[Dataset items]
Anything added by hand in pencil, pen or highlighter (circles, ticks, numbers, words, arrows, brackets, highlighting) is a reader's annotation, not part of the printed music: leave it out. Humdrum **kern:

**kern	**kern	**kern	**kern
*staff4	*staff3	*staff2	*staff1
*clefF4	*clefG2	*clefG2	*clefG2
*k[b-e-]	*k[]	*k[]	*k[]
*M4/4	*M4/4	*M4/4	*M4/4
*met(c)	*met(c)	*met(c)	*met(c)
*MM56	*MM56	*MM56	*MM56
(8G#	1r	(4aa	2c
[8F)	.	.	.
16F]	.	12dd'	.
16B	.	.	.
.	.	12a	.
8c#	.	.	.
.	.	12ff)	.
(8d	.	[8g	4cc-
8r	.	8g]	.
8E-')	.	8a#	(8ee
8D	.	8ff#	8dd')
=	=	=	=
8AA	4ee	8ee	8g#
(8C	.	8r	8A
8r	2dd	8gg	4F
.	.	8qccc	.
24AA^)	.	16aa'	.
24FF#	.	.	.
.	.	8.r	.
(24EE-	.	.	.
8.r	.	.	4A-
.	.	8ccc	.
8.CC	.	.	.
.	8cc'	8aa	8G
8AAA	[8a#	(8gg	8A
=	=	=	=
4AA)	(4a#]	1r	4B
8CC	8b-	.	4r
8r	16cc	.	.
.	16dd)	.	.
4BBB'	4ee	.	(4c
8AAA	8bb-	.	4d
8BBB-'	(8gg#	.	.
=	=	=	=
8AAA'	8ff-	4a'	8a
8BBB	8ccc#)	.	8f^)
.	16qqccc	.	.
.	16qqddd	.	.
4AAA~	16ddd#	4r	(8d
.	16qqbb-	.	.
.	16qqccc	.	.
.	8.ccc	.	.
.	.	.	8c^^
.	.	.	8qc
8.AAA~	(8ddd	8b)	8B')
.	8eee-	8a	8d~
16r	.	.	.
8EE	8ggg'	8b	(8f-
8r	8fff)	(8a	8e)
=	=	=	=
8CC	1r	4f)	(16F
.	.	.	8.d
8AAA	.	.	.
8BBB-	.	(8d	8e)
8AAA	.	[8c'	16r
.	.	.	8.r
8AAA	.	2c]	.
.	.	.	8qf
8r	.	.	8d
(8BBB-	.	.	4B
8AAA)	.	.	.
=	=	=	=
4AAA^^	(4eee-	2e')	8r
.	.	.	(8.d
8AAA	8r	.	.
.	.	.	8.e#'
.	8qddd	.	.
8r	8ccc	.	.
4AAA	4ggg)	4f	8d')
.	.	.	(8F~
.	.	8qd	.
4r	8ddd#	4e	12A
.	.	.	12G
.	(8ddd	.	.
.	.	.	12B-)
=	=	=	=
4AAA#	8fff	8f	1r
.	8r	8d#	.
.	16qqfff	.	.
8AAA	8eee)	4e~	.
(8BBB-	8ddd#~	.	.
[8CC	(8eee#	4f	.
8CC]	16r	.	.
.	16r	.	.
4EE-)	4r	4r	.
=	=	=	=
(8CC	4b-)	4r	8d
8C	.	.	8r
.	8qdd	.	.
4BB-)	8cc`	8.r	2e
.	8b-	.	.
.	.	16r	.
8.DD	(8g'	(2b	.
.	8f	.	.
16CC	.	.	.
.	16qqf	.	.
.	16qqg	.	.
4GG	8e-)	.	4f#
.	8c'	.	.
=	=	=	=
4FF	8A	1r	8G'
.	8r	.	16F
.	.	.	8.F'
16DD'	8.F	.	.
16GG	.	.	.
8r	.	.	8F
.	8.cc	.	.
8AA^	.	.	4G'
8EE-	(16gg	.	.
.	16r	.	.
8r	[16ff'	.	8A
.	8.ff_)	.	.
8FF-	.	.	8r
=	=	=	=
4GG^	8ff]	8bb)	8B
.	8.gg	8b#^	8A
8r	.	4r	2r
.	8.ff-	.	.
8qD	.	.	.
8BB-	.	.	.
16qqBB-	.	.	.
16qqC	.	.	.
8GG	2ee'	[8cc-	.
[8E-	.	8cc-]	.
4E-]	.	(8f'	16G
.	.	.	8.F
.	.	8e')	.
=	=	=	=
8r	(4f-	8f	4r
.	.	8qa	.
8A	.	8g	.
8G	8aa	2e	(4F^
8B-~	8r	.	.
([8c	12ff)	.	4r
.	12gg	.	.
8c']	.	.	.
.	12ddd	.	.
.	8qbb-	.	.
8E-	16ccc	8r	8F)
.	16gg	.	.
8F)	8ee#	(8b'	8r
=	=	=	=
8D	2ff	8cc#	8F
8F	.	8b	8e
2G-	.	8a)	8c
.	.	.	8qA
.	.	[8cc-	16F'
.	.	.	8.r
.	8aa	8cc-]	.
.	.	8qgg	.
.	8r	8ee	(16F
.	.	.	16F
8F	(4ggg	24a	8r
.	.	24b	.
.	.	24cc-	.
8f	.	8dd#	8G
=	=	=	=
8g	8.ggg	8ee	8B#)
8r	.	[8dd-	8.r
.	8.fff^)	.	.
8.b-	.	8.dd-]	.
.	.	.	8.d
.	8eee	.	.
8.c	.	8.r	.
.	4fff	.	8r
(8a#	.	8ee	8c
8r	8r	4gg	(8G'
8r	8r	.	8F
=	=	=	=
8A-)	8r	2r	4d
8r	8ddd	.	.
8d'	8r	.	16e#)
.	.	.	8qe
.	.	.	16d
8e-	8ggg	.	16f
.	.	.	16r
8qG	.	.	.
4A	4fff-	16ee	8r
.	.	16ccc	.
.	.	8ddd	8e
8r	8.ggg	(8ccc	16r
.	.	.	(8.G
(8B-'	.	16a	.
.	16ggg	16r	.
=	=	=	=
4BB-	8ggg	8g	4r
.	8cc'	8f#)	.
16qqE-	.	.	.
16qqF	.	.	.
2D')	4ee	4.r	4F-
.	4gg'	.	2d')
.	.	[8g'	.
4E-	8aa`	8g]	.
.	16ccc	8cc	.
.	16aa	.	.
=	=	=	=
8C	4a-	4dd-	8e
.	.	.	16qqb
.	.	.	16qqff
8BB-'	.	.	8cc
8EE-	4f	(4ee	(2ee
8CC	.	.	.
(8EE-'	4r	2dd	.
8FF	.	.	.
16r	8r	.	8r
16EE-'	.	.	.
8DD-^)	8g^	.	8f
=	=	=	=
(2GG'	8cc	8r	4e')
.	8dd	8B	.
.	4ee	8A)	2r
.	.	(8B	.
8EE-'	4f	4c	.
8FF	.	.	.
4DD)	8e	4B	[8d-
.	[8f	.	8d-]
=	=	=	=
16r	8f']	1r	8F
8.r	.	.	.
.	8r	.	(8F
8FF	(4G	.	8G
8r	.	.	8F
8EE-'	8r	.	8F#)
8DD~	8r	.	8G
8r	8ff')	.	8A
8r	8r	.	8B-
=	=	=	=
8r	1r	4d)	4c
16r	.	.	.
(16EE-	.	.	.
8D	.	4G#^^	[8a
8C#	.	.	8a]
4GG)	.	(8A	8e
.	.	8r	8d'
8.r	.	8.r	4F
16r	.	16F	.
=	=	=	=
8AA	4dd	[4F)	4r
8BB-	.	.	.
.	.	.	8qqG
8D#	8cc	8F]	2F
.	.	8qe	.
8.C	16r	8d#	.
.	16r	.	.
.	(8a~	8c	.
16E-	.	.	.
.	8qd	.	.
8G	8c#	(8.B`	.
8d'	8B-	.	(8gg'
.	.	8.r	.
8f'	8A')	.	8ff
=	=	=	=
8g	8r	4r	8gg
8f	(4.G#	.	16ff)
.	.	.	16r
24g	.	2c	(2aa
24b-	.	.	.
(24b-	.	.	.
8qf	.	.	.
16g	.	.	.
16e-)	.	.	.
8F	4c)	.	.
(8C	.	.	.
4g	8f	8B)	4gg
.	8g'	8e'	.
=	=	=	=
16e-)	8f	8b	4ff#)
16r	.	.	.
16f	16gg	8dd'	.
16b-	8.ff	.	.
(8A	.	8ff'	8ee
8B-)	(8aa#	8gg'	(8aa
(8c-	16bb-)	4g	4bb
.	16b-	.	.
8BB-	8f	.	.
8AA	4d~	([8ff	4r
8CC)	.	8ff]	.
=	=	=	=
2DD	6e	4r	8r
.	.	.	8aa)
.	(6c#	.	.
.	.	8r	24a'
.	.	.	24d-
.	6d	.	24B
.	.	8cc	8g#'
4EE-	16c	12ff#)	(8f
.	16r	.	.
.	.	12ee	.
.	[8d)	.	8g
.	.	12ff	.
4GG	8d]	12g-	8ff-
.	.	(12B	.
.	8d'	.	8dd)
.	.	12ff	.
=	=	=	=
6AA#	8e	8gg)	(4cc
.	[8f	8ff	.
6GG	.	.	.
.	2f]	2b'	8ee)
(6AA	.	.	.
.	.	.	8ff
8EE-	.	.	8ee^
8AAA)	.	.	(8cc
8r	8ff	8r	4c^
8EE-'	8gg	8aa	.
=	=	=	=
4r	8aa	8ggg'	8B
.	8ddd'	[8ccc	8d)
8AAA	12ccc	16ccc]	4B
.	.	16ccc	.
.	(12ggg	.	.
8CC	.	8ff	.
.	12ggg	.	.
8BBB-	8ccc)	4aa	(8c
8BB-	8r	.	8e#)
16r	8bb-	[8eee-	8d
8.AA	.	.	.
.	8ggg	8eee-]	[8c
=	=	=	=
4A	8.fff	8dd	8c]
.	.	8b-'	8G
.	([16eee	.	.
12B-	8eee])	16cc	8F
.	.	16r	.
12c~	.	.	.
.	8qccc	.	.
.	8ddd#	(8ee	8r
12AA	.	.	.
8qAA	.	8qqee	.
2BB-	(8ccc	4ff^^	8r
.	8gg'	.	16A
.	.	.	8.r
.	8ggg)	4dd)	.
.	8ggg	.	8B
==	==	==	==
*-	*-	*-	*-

The request ::
Count the lines in the records that contain the string "kern", and reply with the number alone.

The answer ::
2